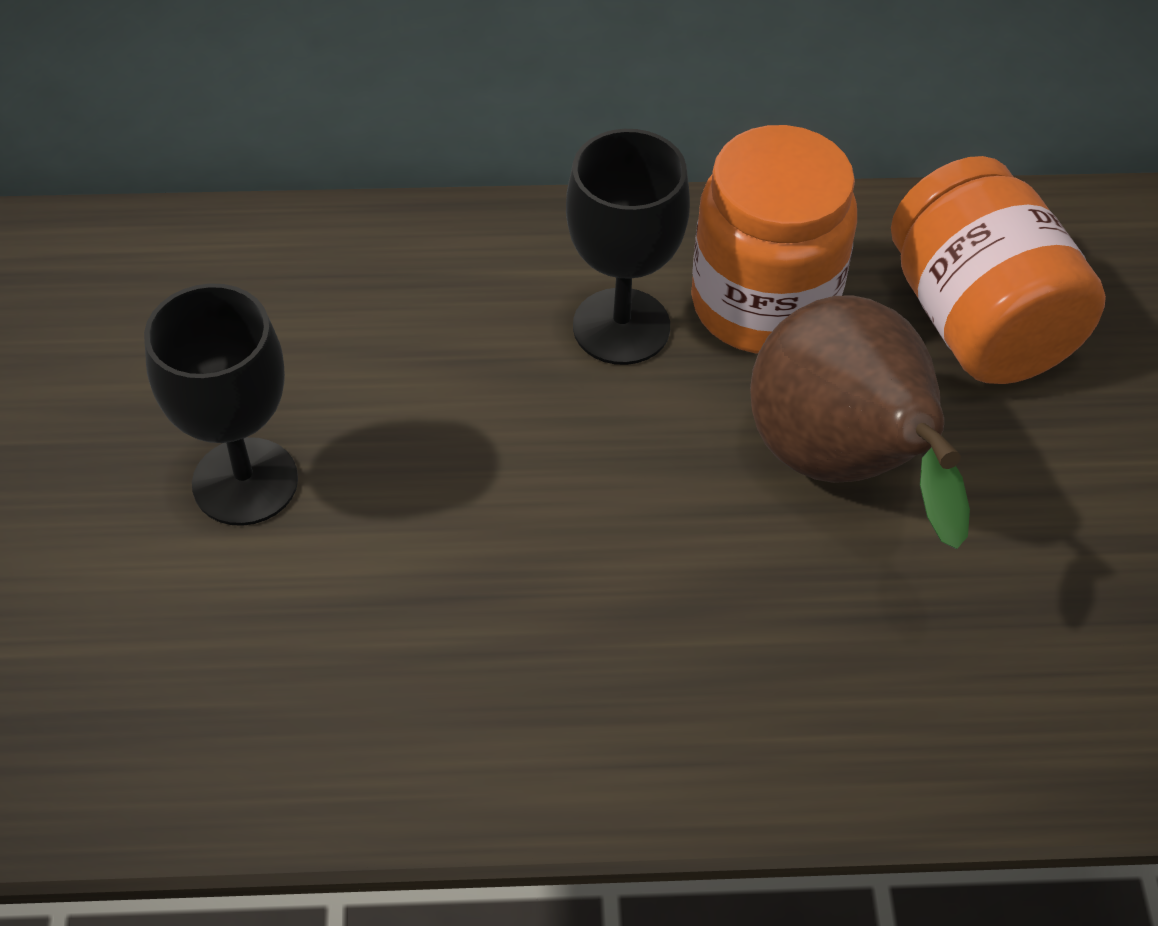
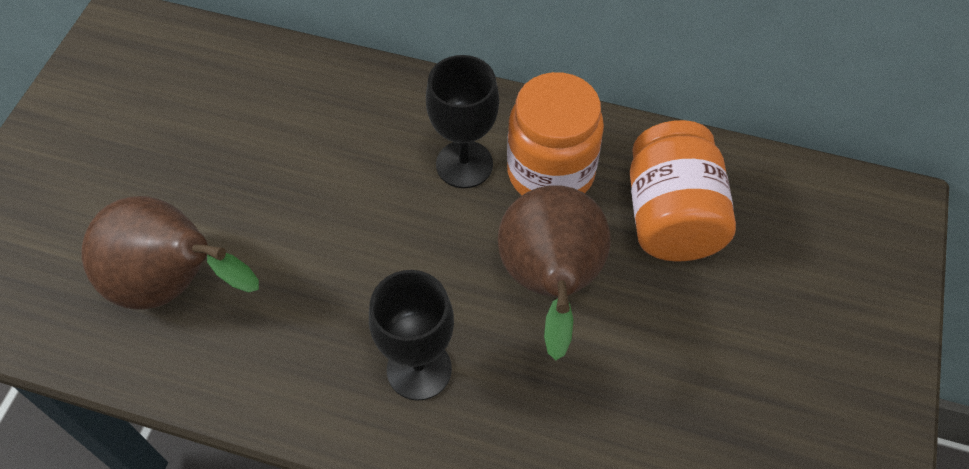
camera: 20 degrees right, 5 degrees up
(221, 646) = (174, 285): none -> brown pear
(245, 482) = (226, 197): black goblet -> black goblet (419, 369)

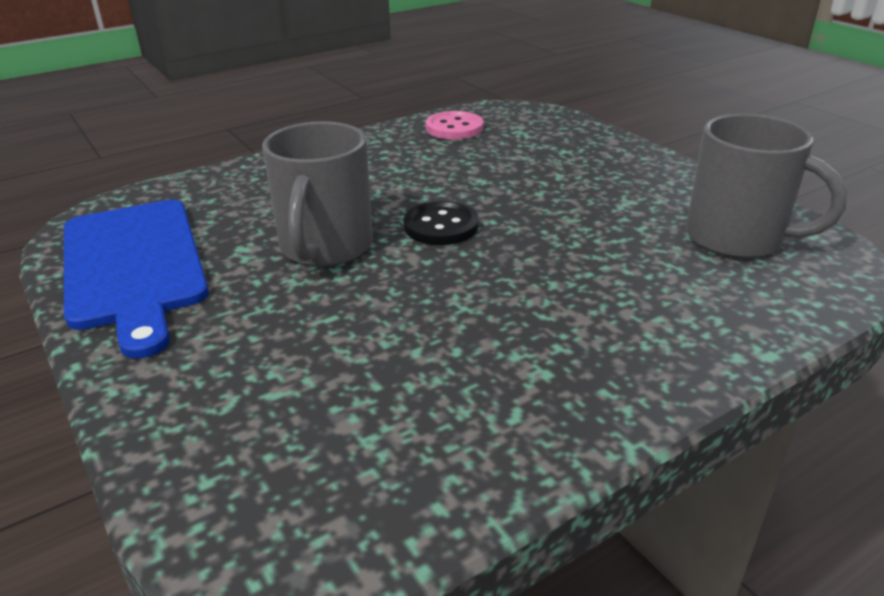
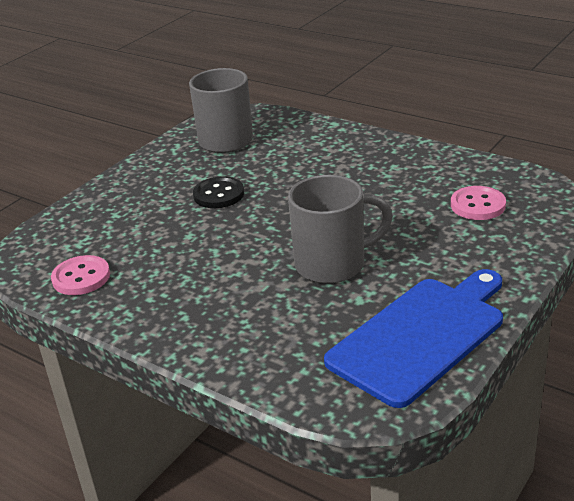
camera: 110 degrees left, 0 degrees up
(329, 419) = (478, 205): none -> pink button
(441, 226) = (272, 230): black button -> black button (219, 194)

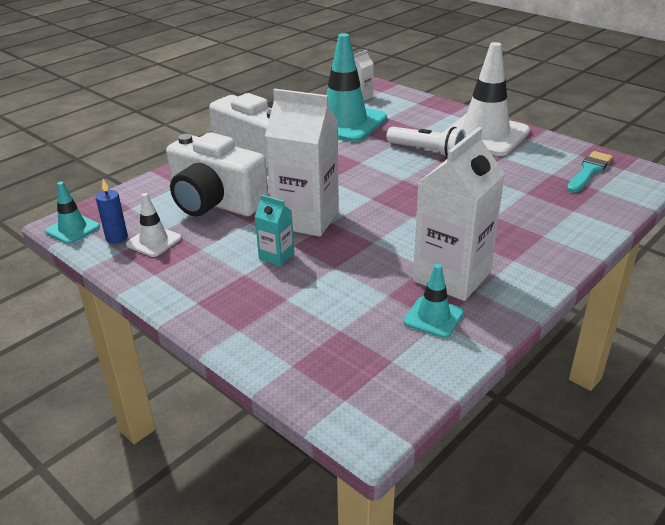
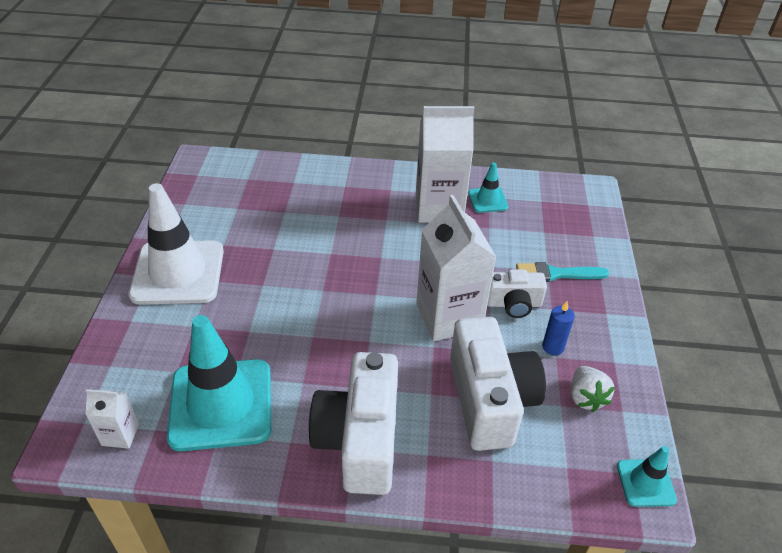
camera: 130 degrees left, 10 degrees up
(117, 238) = (613, 431): blue candle -> blue candle (553, 347)
(154, 241) = (586, 397): white traffic cone -> white strawberry
(276, 256) = (513, 304): turquoise carton -> white camera
(427, 152) = (251, 298): white flashlight -> none
(589, 171) = (216, 190): turquoise brush -> turquoise brush (556, 274)

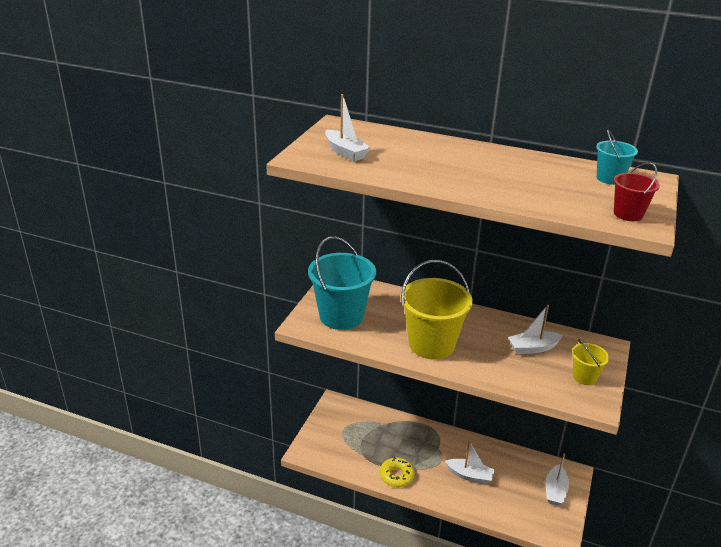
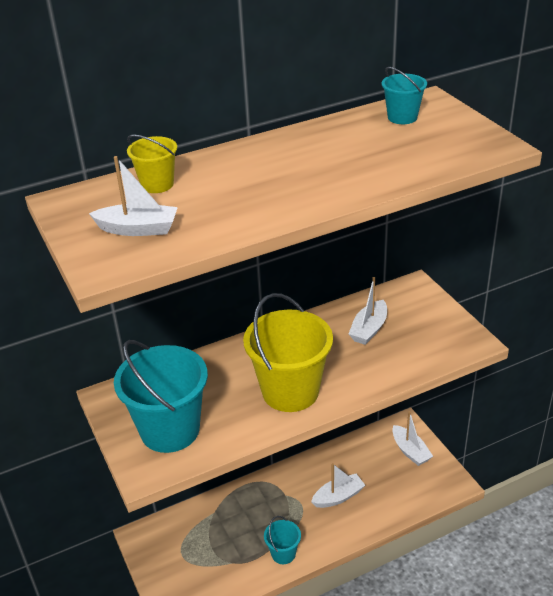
camera: 45 degrees left, 5 degrees up
(396, 476) = (283, 553): yellow donut -> turquoise bucket
(584, 377) = (436, 325): yellow bucket -> yellow bucket (157, 184)
(628, 214) = (472, 143): red bucket -> none

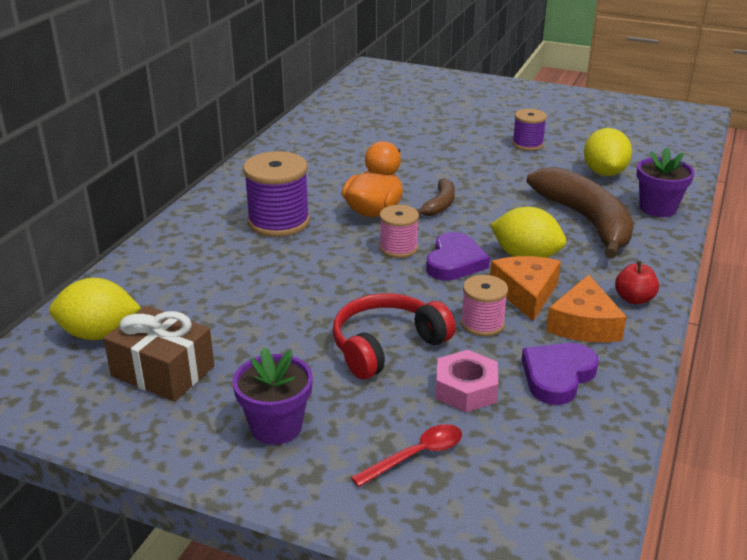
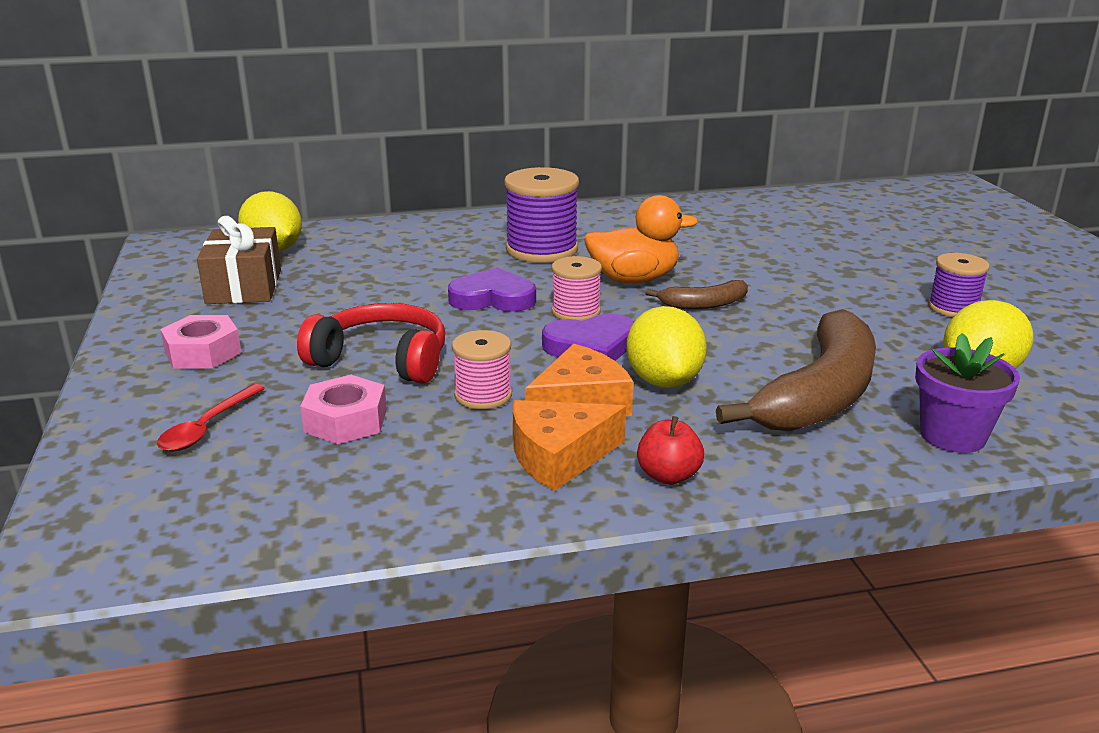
camera: 55 degrees right, 5 degrees down
(276, 426) = (203, 352): purple flower pot -> pink nut
(416, 455) = (207, 427): red spoon -> red spoon turned 90 degrees clockwise
(557, 376) = (426, 467): purple heart -> purple heart (493, 298)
• • • •
▶ [Problem description]: Where a line above contains the string "white", tally it, then give the number alone.

▶ [Output of the task]: 3